- [To do]
Copy everything in the listing below word for word, apart from any images.

- [Dataset section]
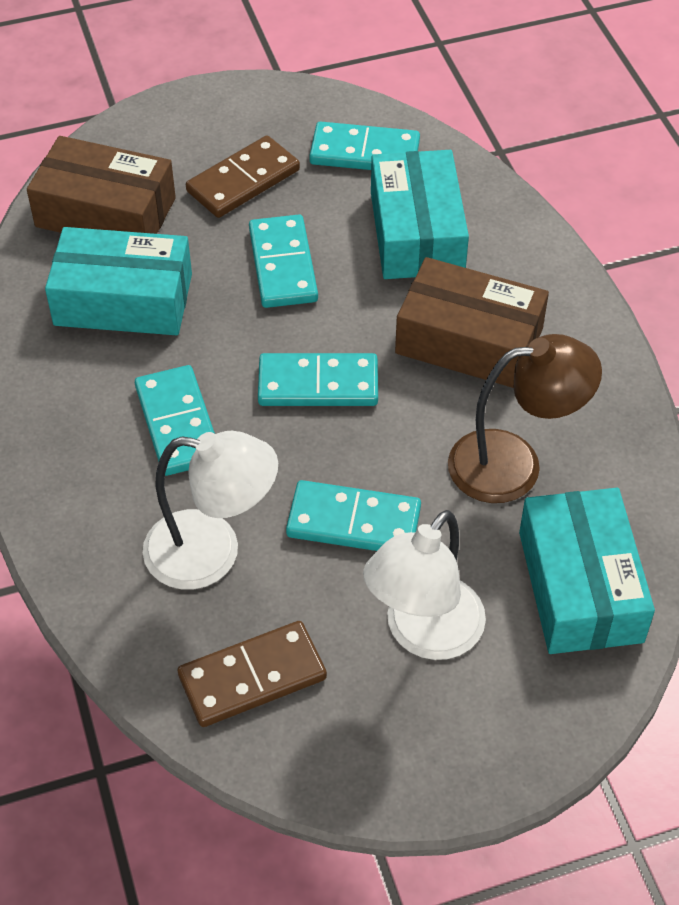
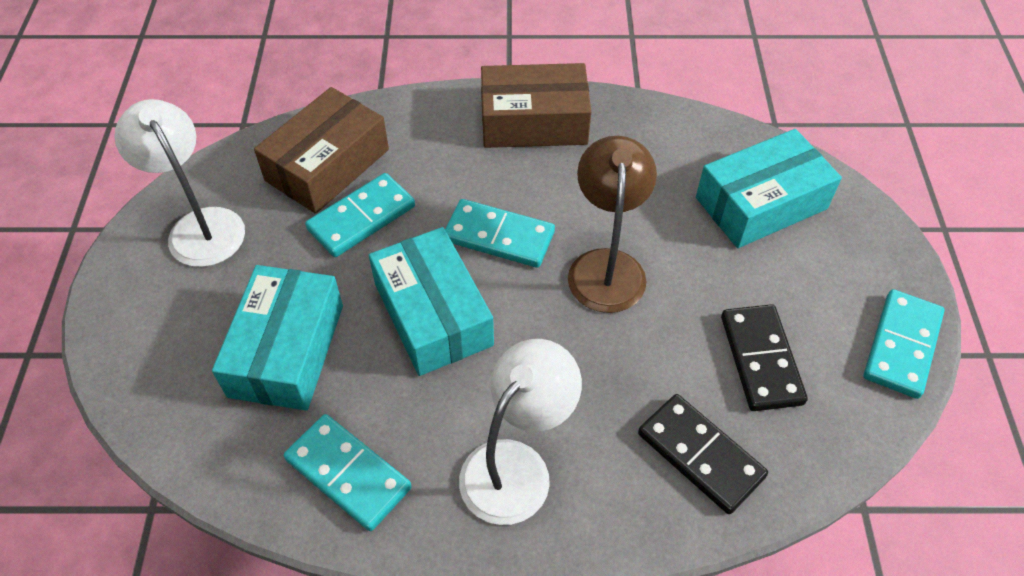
black domino: 0 -> 2
brown domino: 2 -> 0
turquoise domino: 5 -> 4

- [Result]
black domino: 0 -> 2
brown domino: 2 -> 0
turquoise domino: 5 -> 4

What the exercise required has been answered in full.